In your copy of the entries below, keep every word exactly and leave out all images.

Object transformation records:

○ ○ ○

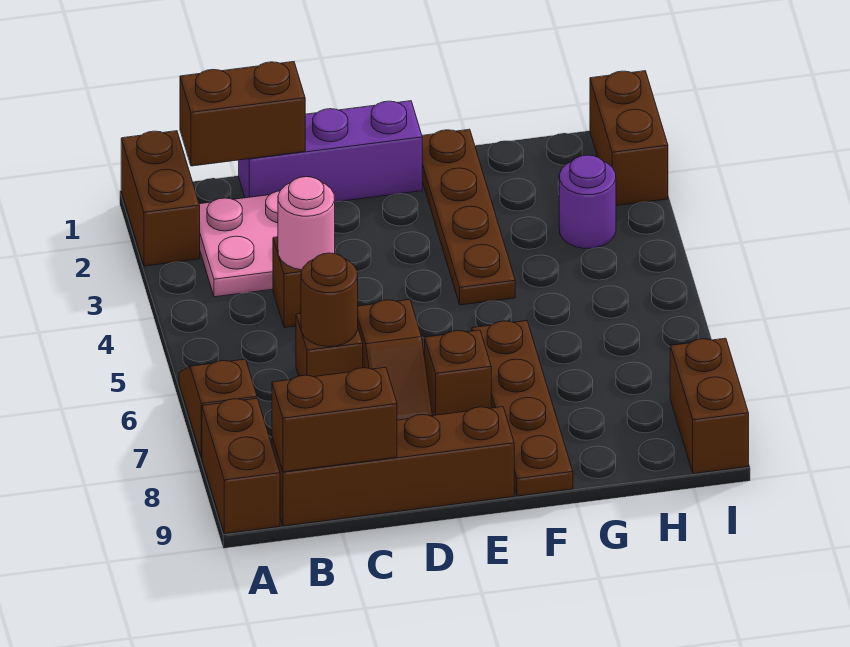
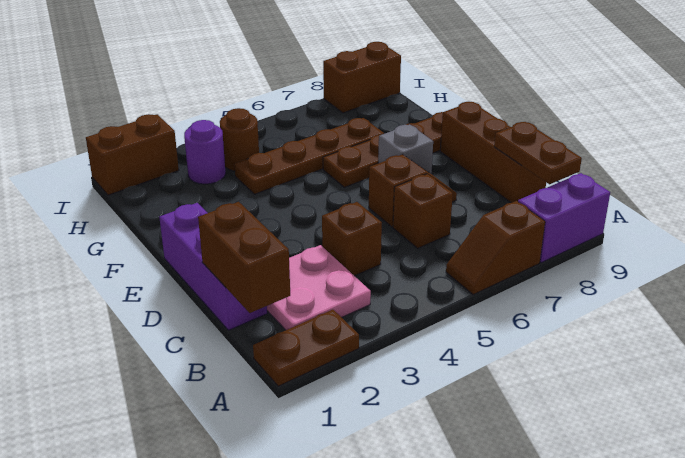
brown brick A1:A2 level 1 -> brown plate A1:A2 level 1
brown brick A8:A9 level 1 -> purple brick A8:A9 level 1
brown brick B9:E9 level 1 -> brown brick C9:E9 level 1
brown brick B9:C9 level 2 -> brown plate B9:C9 level 2
pink round brick C4 level 2 -> none
brown round brick C6 level 2 -> brown round brick H4 level 1
brown brick E7 level 1 -> grey brick E7 level 1
brown plate F1:F4 level 1 -> brown plate G4:G7 level 1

○ ○ ○

* [Solution for this task]
brown brick A1:A2 level 1 -> brown plate A1:A2 level 1
brown brick A8:A9 level 1 -> purple brick A8:A9 level 1
brown brick B9:E9 level 1 -> brown brick C9:E9 level 1
brown brick B9:C9 level 2 -> brown plate B9:C9 level 2
pink round brick C4 level 2 -> none
brown round brick C6 level 2 -> brown round brick H4 level 1
brown brick E7 level 1 -> grey brick E7 level 1
brown plate F1:F4 level 1 -> brown plate G4:G7 level 1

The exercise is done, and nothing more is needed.